## Exercise directions
Give the listing again word for word. Leave every image out.

#### Records for this exercise

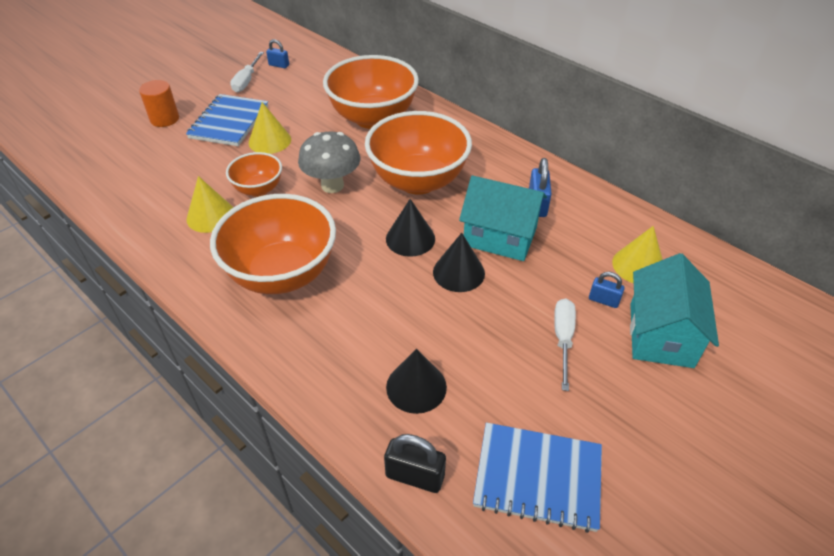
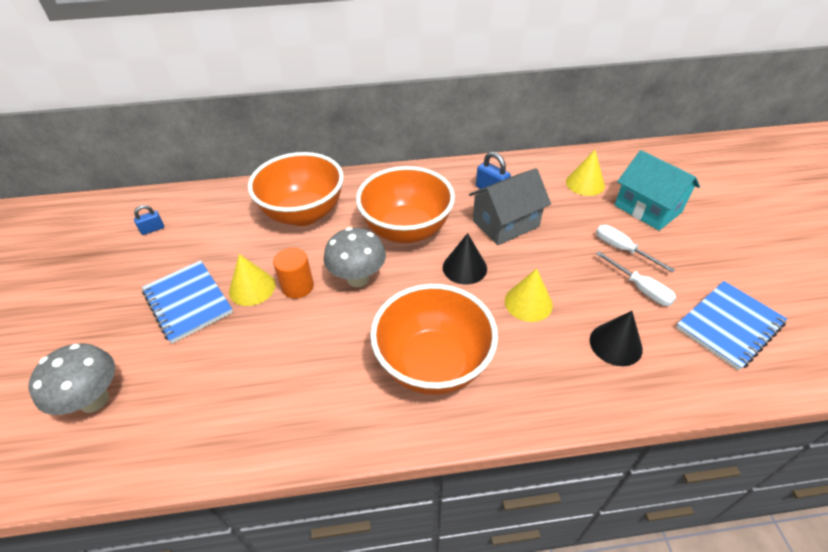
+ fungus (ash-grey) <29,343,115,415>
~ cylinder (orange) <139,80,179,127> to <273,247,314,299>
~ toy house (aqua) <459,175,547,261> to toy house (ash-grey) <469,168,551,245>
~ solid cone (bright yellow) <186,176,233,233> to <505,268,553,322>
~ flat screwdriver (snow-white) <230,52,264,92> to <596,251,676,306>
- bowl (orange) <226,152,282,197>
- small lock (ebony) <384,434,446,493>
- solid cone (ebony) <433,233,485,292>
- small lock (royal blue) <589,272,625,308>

########

## Solution to this exercise
+ fungus (ash-grey) <29,343,115,415>
~ cylinder (orange) <139,80,179,127> to <273,247,314,299>
~ toy house (aqua) <459,175,547,261> to toy house (ash-grey) <469,168,551,245>
~ solid cone (bright yellow) <186,176,233,233> to <505,268,553,322>
~ flat screwdriver (snow-white) <230,52,264,92> to <596,251,676,306>
- bowl (orange) <226,152,282,197>
- small lock (ebony) <384,434,446,493>
- solid cone (ebony) <433,233,485,292>
- small lock (royal blue) <589,272,625,308>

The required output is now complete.